(Work instructions): State how many lines in the entries below contain the word "brown". Give only the number.

Top of Records for the task

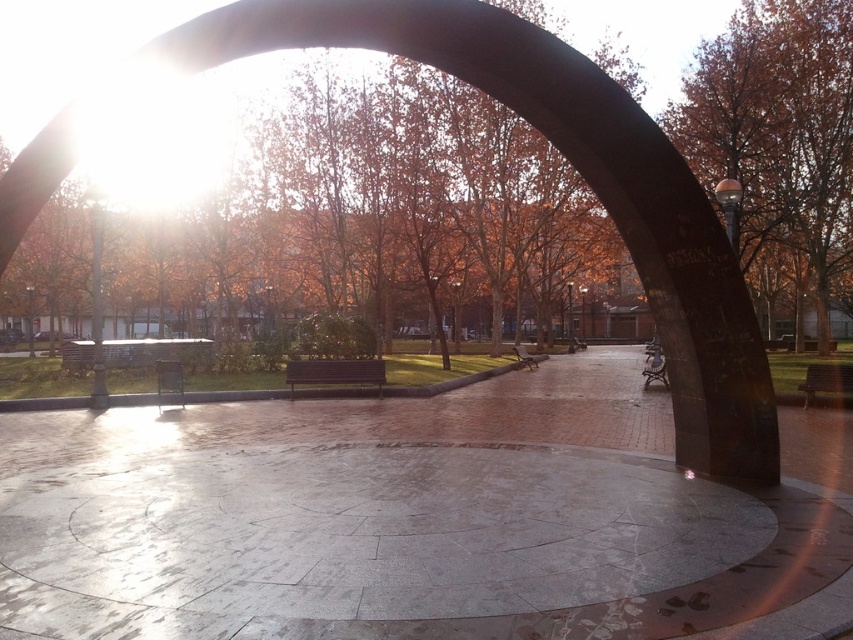
Does polished bronze arch at center have a lesser width compared to brown wood tree at right?

Correct, polished bronze arch at center's width is less than brown wood tree at right's.

Between point (9, 250) and point (773, 173), which one is positioned in front?

Positioned in front is point (9, 250).

The image size is (853, 640). I want to click on polished bronze arch at center, so click(445, 68).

Bottom of Records for the task

(Written solution): 2